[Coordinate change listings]
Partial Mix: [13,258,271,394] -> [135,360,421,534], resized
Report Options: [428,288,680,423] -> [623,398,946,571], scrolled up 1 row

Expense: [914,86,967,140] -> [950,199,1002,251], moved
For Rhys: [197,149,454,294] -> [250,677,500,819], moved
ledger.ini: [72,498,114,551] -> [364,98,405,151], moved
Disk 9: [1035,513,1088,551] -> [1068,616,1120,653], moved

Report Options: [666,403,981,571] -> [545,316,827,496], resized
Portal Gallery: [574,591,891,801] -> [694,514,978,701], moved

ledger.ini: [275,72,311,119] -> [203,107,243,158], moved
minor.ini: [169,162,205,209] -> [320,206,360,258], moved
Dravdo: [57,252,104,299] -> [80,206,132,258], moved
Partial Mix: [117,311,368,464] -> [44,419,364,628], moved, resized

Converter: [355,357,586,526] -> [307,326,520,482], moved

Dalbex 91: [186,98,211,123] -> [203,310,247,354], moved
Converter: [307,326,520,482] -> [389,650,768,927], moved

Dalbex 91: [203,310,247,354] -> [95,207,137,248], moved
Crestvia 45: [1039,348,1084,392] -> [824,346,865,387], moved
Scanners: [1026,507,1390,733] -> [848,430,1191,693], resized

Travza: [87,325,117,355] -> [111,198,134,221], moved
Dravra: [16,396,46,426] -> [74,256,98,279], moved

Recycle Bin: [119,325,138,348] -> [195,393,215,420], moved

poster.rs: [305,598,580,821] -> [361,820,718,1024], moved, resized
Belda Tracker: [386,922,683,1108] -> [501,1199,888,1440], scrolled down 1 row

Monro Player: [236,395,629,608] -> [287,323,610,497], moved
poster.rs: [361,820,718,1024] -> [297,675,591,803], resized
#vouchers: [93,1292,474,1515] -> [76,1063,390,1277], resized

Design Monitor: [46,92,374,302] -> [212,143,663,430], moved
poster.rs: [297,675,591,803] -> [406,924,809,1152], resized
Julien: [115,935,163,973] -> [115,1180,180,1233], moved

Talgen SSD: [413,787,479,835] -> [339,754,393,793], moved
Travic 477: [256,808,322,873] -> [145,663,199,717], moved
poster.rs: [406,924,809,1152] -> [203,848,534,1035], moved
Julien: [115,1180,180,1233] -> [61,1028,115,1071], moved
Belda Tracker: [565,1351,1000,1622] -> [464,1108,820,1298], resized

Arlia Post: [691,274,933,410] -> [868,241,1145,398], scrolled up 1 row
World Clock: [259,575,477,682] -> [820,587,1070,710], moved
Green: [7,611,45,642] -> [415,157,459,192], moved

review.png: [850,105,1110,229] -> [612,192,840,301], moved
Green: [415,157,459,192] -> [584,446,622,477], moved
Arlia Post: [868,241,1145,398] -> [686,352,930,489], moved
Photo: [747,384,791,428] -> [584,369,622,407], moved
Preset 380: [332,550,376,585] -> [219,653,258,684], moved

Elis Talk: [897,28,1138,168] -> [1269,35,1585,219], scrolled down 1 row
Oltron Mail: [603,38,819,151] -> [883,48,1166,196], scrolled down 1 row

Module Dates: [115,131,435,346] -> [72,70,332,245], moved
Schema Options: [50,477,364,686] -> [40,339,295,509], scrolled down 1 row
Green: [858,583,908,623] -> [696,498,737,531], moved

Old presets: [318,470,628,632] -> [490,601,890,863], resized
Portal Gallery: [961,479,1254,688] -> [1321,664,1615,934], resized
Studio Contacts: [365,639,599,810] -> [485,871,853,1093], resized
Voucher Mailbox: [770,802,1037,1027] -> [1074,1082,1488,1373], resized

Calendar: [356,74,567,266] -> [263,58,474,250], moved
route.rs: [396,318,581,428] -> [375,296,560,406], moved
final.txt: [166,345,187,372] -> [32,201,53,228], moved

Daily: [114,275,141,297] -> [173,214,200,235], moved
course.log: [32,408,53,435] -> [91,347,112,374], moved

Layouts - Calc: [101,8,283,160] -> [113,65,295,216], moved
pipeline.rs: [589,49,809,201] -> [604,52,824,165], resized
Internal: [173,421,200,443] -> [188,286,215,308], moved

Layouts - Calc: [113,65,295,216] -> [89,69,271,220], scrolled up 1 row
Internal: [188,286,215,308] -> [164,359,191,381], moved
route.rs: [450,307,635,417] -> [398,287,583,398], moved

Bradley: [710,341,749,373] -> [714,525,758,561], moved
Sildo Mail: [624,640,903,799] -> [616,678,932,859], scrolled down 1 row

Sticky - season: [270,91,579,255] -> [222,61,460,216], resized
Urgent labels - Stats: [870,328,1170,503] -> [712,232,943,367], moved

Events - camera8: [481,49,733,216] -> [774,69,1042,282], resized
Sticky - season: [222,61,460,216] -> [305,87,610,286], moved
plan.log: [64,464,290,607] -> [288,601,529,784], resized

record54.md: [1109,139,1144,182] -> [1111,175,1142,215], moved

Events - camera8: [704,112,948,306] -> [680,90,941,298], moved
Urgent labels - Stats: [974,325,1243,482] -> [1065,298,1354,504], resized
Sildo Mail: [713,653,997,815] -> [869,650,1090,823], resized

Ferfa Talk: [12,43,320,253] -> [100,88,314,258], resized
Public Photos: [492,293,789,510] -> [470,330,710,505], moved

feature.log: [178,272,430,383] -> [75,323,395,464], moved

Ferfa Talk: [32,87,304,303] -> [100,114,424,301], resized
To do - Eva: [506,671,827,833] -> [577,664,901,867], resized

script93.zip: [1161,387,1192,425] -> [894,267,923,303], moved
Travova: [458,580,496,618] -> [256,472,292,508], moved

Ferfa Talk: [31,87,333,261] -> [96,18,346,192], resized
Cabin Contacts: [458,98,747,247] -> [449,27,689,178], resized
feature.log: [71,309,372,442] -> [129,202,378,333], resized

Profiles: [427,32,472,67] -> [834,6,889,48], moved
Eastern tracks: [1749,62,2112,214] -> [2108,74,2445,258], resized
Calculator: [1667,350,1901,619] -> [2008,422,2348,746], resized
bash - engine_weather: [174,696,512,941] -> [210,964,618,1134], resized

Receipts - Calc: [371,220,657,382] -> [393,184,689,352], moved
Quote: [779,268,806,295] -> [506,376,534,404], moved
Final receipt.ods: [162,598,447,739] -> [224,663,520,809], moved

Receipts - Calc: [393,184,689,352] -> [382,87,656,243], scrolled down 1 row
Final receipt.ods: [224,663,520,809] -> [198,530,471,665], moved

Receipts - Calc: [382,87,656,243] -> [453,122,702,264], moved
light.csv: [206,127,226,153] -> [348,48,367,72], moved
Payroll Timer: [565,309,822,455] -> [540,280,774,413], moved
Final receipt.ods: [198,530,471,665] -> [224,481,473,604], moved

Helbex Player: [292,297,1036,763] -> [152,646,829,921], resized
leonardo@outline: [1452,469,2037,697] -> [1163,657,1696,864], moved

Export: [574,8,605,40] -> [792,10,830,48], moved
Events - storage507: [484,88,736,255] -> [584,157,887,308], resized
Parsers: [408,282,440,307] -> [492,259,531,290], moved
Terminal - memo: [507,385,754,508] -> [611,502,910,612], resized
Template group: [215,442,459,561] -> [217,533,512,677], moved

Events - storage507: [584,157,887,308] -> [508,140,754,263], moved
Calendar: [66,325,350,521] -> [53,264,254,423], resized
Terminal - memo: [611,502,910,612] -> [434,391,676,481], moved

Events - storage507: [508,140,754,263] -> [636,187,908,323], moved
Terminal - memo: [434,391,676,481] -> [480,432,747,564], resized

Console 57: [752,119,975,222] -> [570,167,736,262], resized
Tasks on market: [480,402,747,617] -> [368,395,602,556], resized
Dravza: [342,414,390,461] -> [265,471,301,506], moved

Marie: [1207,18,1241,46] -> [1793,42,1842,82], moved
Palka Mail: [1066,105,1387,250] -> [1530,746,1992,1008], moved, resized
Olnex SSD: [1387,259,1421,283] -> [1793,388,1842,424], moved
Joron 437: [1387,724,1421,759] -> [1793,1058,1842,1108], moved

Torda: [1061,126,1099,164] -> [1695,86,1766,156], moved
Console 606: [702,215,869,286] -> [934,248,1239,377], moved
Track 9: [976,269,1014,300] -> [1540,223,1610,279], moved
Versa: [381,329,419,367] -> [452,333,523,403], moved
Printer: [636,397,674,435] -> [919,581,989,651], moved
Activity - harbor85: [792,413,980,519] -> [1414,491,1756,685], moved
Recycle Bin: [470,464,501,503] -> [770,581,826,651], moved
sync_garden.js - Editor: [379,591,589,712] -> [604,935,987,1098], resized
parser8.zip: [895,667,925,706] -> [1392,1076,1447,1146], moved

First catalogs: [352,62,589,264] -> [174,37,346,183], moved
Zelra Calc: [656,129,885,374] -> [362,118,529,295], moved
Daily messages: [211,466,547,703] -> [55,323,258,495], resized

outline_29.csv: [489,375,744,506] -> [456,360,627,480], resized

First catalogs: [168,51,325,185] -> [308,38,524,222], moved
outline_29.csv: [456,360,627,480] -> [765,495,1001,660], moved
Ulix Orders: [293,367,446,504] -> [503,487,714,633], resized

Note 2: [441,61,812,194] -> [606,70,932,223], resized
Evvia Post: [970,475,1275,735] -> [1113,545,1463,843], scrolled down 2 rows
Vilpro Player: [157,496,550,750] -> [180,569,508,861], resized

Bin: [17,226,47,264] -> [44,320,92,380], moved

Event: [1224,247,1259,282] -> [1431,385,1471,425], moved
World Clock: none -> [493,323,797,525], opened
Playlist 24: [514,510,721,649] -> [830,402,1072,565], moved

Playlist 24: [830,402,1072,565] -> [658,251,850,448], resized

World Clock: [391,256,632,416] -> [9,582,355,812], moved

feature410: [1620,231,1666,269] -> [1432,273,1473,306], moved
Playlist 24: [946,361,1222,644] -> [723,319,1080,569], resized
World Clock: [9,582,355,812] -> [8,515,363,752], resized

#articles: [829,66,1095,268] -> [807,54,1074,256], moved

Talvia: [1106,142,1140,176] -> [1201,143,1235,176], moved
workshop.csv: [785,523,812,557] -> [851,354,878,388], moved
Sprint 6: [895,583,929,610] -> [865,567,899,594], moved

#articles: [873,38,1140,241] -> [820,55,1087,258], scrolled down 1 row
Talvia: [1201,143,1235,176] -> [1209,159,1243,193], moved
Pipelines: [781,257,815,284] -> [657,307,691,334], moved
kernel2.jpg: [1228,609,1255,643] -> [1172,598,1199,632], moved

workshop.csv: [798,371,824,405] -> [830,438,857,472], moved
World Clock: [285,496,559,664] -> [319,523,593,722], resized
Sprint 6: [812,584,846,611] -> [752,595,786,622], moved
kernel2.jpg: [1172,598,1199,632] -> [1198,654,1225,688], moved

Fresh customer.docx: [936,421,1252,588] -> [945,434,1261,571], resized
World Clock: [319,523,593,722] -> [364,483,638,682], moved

§ Work item: When you reach the line containing "Dravra: [16,396,46,426] ->" in the data above, start copying exactly, and stop after the line containing "Studio Contacts: [365,639,599,810]".

§ Output:
Dravra: [16,396,46,426] -> [74,256,98,279], moved

Recycle Bin: [119,325,138,348] -> [195,393,215,420], moved

poster.rs: [305,598,580,821] -> [361,820,718,1024], moved, resized
Belda Tracker: [386,922,683,1108] -> [501,1199,888,1440], scrolled down 1 row

Monro Player: [236,395,629,608] -> [287,323,610,497], moved
poster.rs: [361,820,718,1024] -> [297,675,591,803], resized
#vouchers: [93,1292,474,1515] -> [76,1063,390,1277], resized

Design Monitor: [46,92,374,302] -> [212,143,663,430], moved
poster.rs: [297,675,591,803] -> [406,924,809,1152], resized
Julien: [115,935,163,973] -> [115,1180,180,1233], moved

Talgen SSD: [413,787,479,835] -> [339,754,393,793], moved
Travic 477: [256,808,322,873] -> [145,663,199,717], moved
poster.rs: [406,924,809,1152] -> [203,848,534,1035], moved
Julien: [115,1180,180,1233] -> [61,1028,115,1071], moved
Belda Tracker: [565,1351,1000,1622] -> [464,1108,820,1298], resized

Arlia Post: [691,274,933,410] -> [868,241,1145,398], scrolled up 1 row
World Clock: [259,575,477,682] -> [820,587,1070,710], moved
Green: [7,611,45,642] -> [415,157,459,192], moved

review.png: [850,105,1110,229] -> [612,192,840,301], moved
Green: [415,157,459,192] -> [584,446,622,477], moved
Arlia Post: [868,241,1145,398] -> [686,352,930,489], moved
Photo: [747,384,791,428] -> [584,369,622,407], moved
Preset 380: [332,550,376,585] -> [219,653,258,684], moved

Elis Talk: [897,28,1138,168] -> [1269,35,1585,219], scrolled down 1 row
Oltron Mail: [603,38,819,151] -> [883,48,1166,196], scrolled down 1 row

Module Dates: [115,131,435,346] -> [72,70,332,245], moved
Schema Options: [50,477,364,686] -> [40,339,295,509], scrolled down 1 row
Green: [858,583,908,623] -> [696,498,737,531], moved

Old presets: [318,470,628,632] -> [490,601,890,863], resized
Portal Gallery: [961,479,1254,688] -> [1321,664,1615,934], resized
Studio Contacts: [365,639,599,810] -> [485,871,853,1093], resized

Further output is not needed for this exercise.